SOURCE RECORDS:
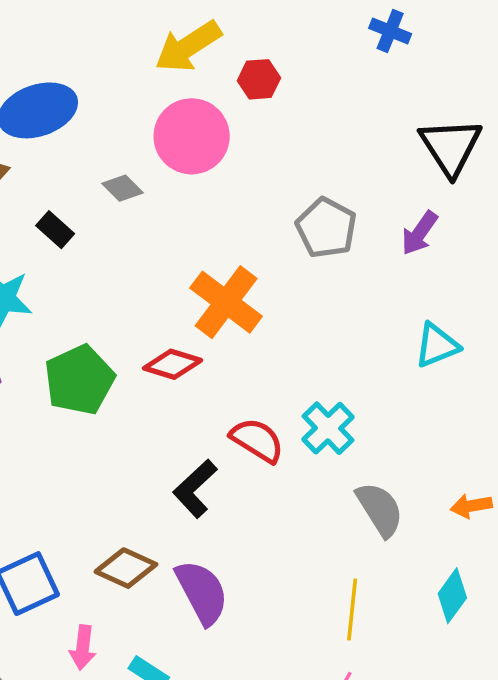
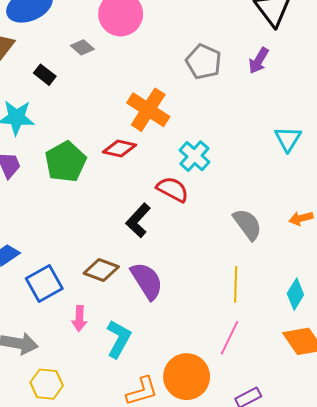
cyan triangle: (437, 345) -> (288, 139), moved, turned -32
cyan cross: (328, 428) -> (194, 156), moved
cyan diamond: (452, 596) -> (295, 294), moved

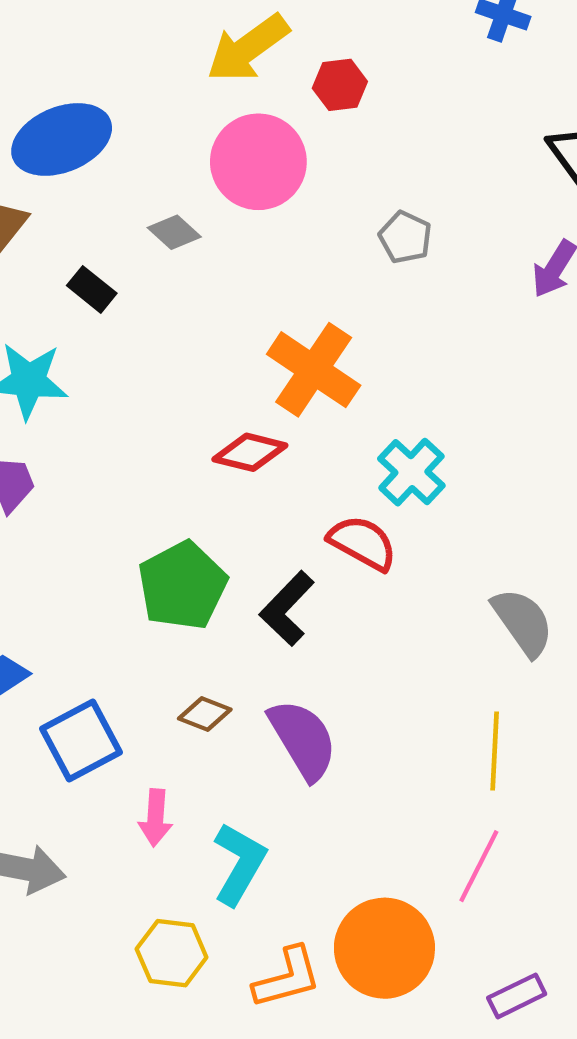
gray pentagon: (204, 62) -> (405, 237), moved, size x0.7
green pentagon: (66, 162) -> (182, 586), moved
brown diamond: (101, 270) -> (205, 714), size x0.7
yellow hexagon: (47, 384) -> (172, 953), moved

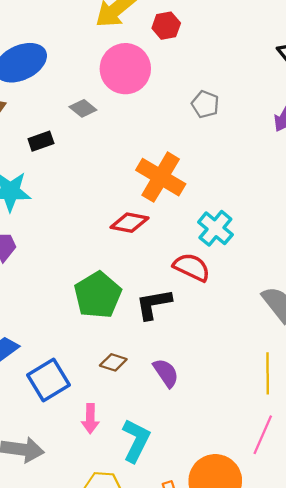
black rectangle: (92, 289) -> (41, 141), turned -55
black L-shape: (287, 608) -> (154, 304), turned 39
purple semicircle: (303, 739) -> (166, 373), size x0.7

TO-DO ITEM: Nothing but the lines from the line with "cyan cross: (328, 428) -> (194, 156), moved" through the last line of the listing should be copied, exactly and with both ends kept. Leave pictures out.

ANSWER TO THIS EXERCISE:
cyan cross: (328, 428) -> (194, 156), moved
cyan diamond: (452, 596) -> (295, 294), moved

gray pentagon: (204, 62) -> (405, 237), moved, size x0.7
green pentagon: (66, 162) -> (182, 586), moved
brown diamond: (101, 270) -> (205, 714), size x0.7
yellow hexagon: (47, 384) -> (172, 953), moved

black rectangle: (92, 289) -> (41, 141), turned -55
black L-shape: (287, 608) -> (154, 304), turned 39
purple semicircle: (303, 739) -> (166, 373), size x0.7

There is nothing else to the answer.